(RECORDS FOR THIS TASK begins)

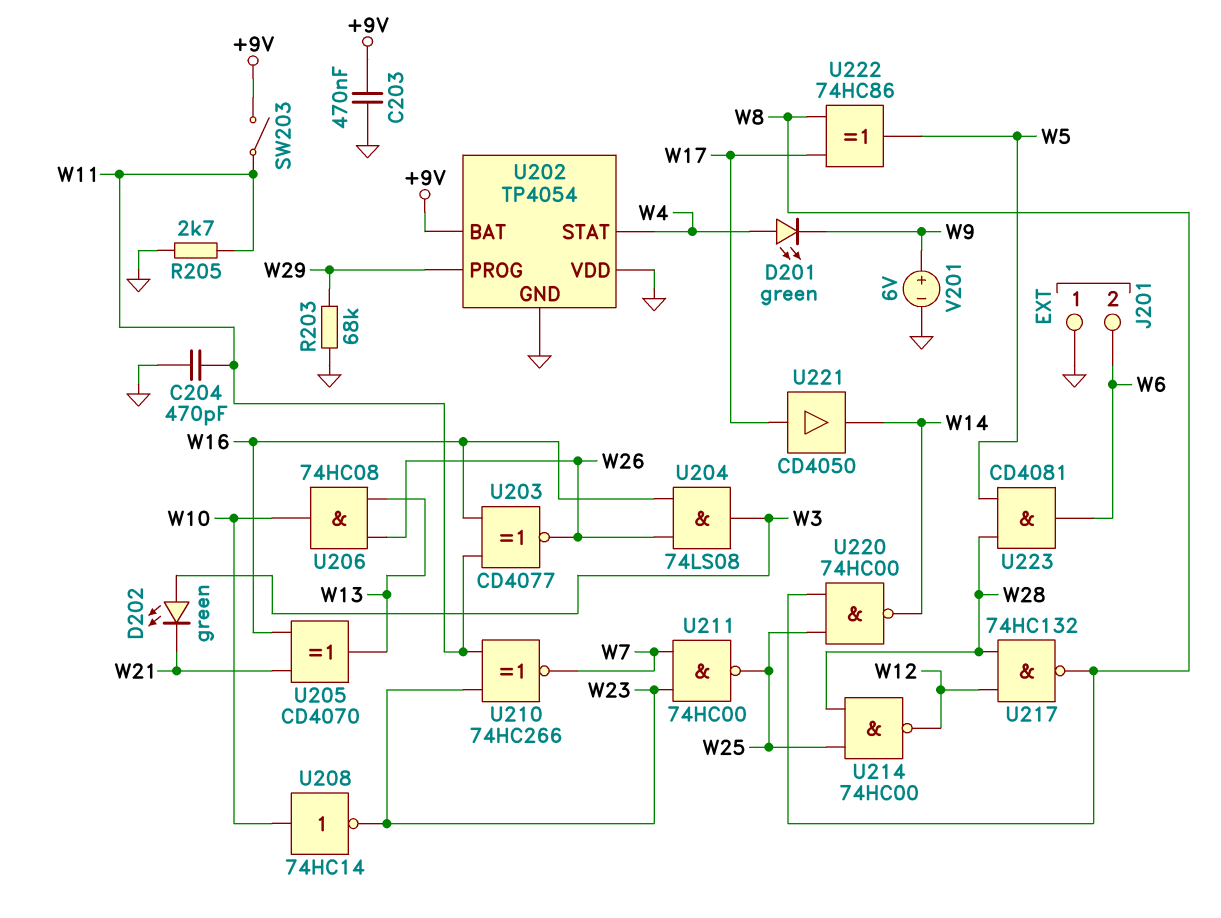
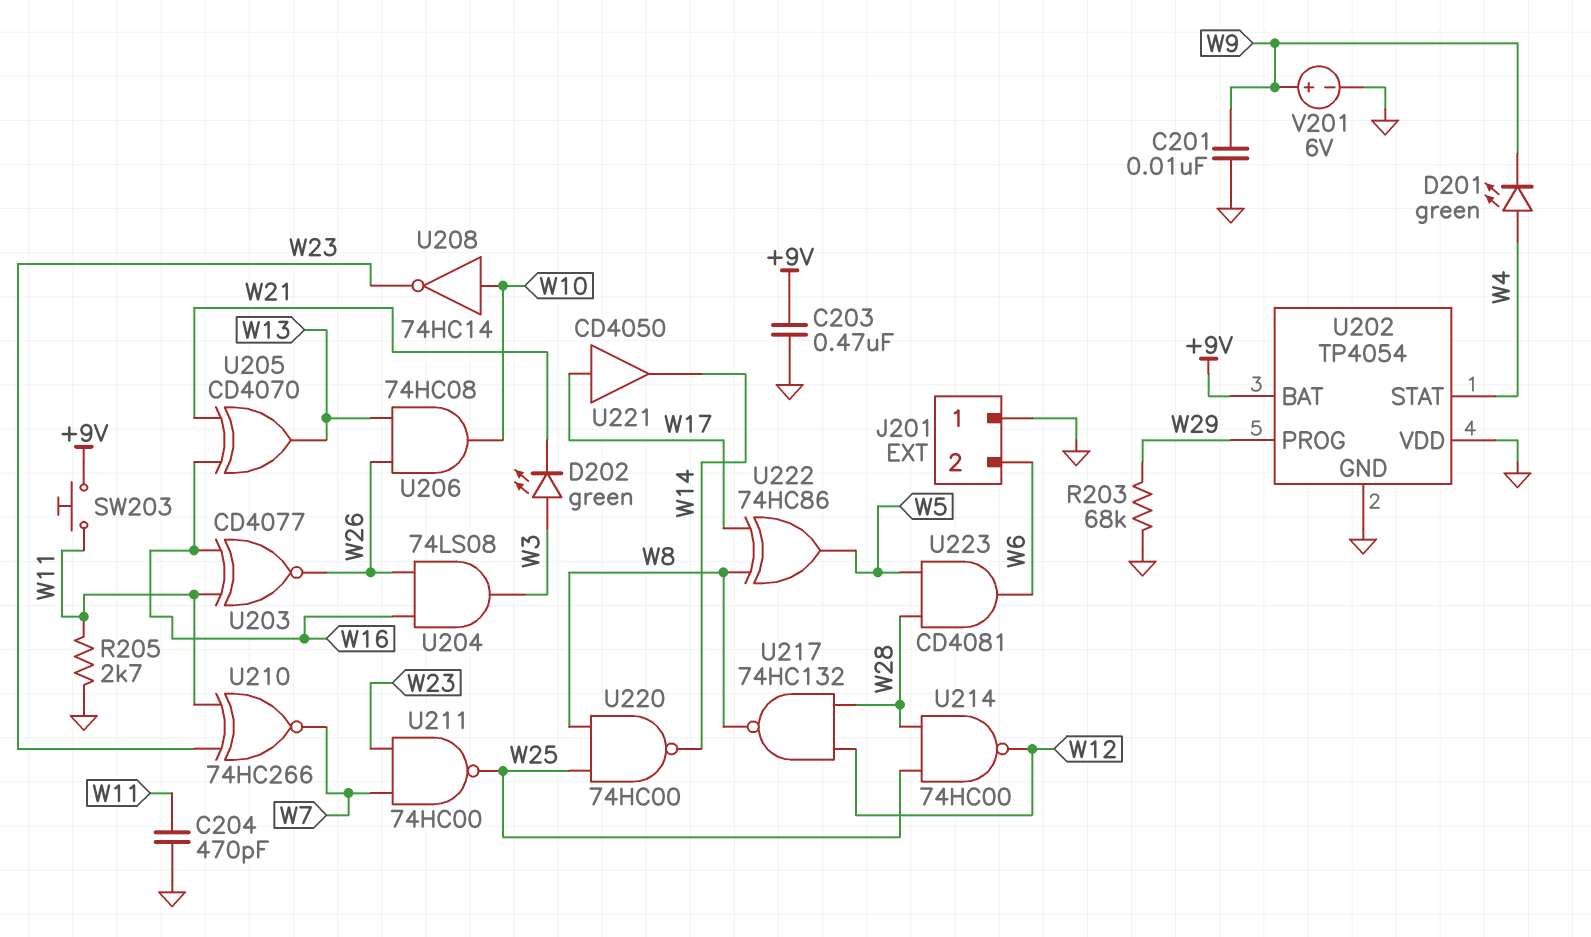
C201: none -> 10nF (GND, W9)
SW203: switch (+9V, W11) -> button (+9V, W11)

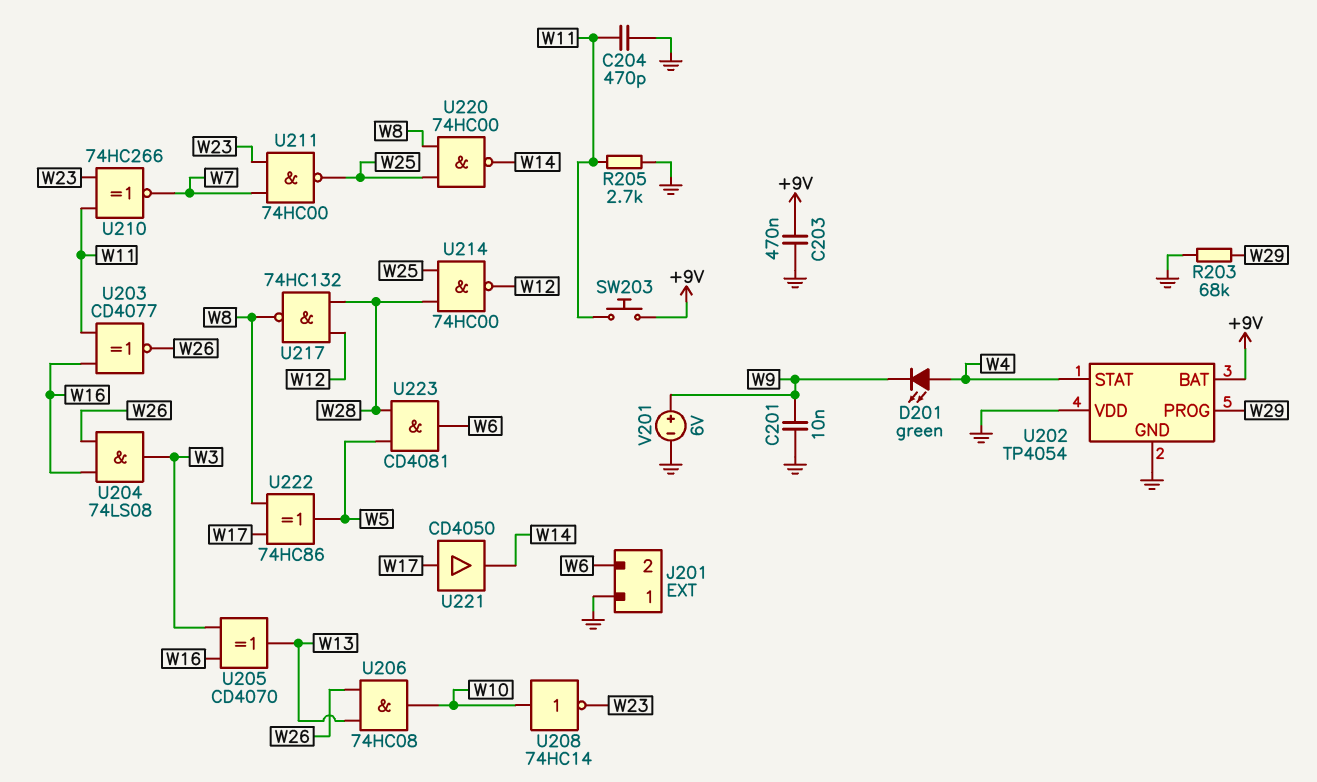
D202: LED green (A W3, K W21) -> none
U205: XOR CD4070 (in W16, in W21, out W13) -> XOR CD4070 (in W3, in W16, out W13)

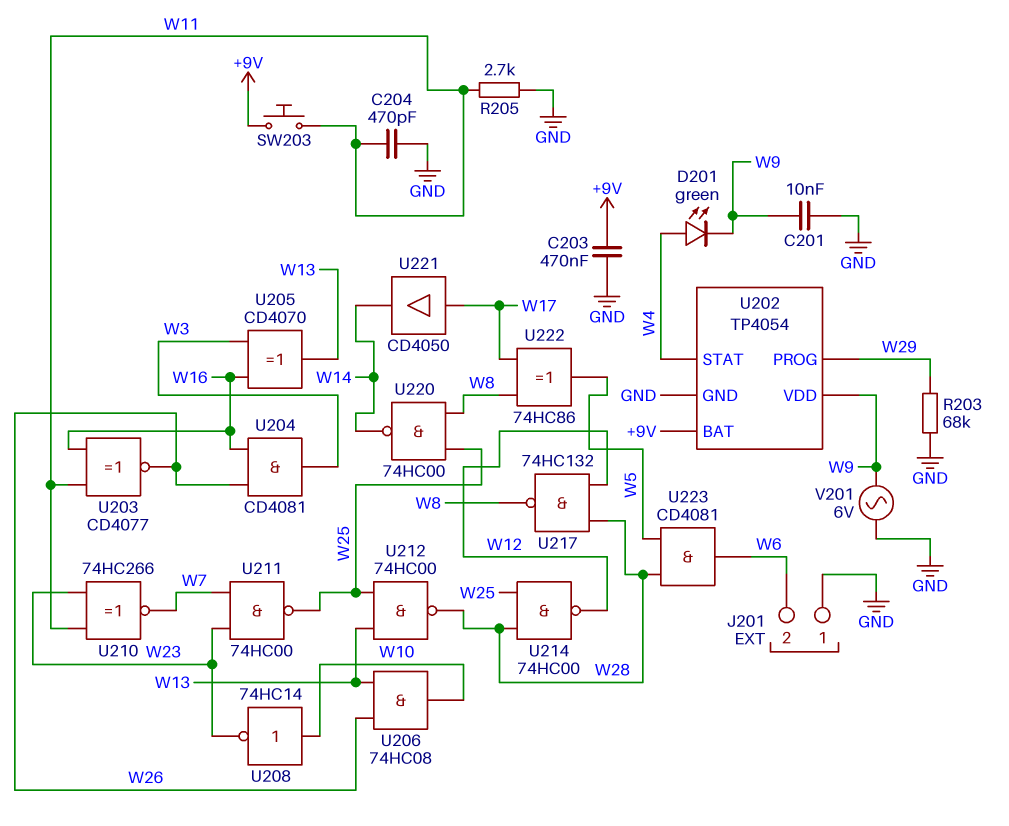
U202 pin VDD: GND -> W9
U204: AND 74LS08 (in W16, in W26, out W3) -> AND CD4081 (in W16, in W26, out W3)
U212: none -> NAND 74HC00 (in W13, in W25, out W28)
V201: 6V (plus W9, minus GND) -> AC 6V (GND, W9)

(RECORDS FOR THIS TASK ends)

Respond with a number only: how many lines in the material contain the string "none"?

» EXERCISE RESPONSE: 3